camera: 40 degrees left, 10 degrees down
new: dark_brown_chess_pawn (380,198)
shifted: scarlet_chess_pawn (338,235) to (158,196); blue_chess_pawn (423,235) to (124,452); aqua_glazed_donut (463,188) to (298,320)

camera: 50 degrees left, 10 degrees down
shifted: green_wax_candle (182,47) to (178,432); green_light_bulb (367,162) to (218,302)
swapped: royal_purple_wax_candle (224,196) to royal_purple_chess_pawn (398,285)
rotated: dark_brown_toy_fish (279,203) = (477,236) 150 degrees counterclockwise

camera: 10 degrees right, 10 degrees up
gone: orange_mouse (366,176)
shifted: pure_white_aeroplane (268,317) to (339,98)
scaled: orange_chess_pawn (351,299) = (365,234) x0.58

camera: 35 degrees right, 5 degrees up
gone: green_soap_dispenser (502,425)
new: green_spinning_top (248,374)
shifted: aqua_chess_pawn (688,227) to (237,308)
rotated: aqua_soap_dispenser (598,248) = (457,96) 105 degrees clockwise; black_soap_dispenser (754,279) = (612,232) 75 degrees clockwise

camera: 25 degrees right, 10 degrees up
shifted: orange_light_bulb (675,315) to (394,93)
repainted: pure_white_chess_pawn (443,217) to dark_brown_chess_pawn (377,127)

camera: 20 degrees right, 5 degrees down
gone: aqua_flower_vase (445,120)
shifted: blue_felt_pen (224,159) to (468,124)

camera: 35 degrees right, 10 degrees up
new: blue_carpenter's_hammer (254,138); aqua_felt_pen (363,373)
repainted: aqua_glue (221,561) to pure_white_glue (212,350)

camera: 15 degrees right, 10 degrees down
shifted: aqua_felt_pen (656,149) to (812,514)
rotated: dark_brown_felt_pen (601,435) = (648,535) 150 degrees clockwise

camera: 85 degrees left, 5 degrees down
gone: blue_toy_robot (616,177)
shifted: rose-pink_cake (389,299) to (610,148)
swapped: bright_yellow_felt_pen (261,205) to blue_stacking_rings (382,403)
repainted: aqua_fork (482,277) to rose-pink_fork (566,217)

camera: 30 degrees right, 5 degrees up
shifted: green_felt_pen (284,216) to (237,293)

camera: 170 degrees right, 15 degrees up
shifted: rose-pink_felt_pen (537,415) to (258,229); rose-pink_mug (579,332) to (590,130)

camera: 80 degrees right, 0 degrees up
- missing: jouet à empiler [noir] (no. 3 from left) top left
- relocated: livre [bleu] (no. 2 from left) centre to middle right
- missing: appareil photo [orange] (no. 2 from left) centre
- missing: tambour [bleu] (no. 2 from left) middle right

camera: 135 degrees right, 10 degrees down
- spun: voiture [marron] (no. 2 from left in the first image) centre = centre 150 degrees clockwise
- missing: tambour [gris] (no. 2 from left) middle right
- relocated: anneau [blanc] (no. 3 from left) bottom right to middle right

########

▶ Aim of the exercise: Repeat, exactly and only, the lines from the beginning of the material through the line that contains "new: dark_brown_chess_pawn (380,198)".

▶ Response for this exercise:
camera: 40 degrees left, 10 degrees down
new: dark_brown_chess_pawn (380,198)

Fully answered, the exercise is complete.